[Image sets with object changes]

□ □ □ □

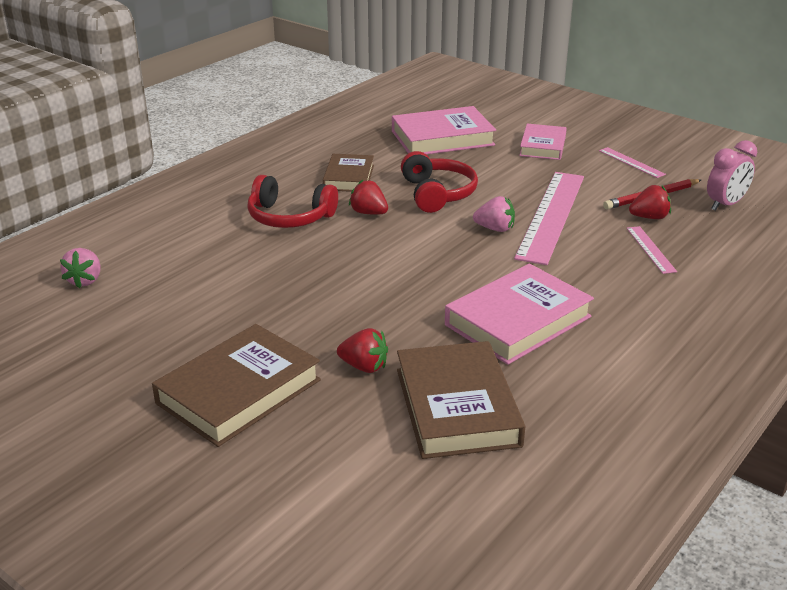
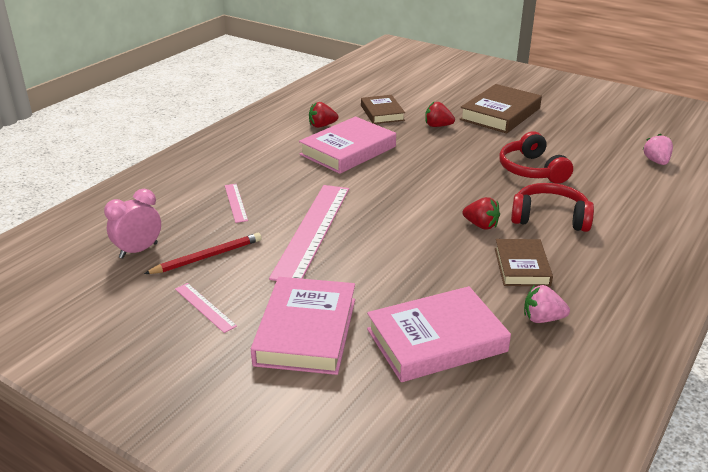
camera: 175 degrees right, 0 degrees up
(437, 194) = (423, 250): red headphones -> red headphones (531, 170)
(457, 407) = (382, 113): brown book -> brown book, size x0.63
(495, 229) = (364, 215): pink strawberry -> pink strawberry (542, 319)
(543, 146) = (306, 331): pink book -> pink book, size x1.59
(649, 217) = (221, 233): red strawberry -> red strawberry (322, 126)

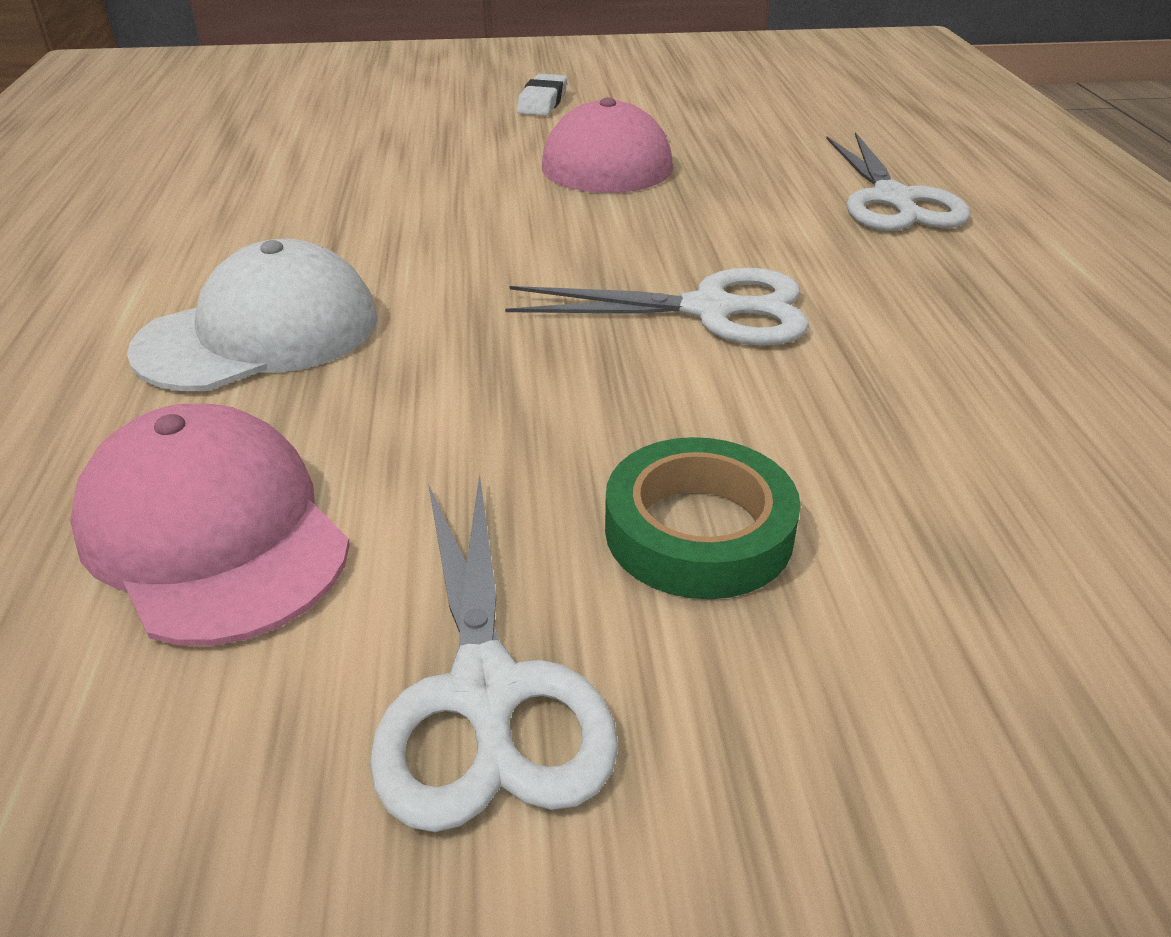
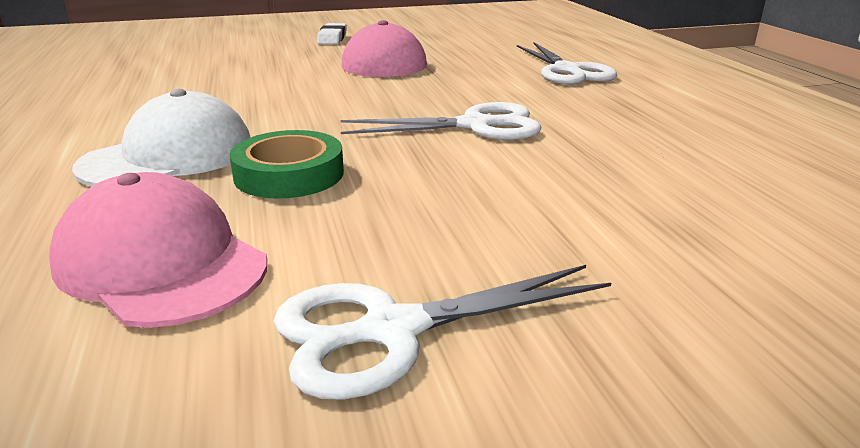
camera: 10 degrees left, 10 degrees down
(486, 692) = (393, 330): white scissors -> white scissors turned 90 degrees clockwise
(698, 531) = (509, 231): green tape -> green tape (289, 174)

□ □ □ □

**Action item**. Copy the final stretch of lines, starting at the one that holds "(543, 146) = (306, 331): pink" and ending at the last line of the data, exactly; omit pictures.

**Solution below**.
(543, 146) = (306, 331): pink book -> pink book, size x1.59
(649, 217) = (221, 233): red strawberry -> red strawberry (322, 126)

camera: 10 degrees left, 10 degrees down
(486, 692) = (393, 330): white scissors -> white scissors turned 90 degrees clockwise
(698, 531) = (509, 231): green tape -> green tape (289, 174)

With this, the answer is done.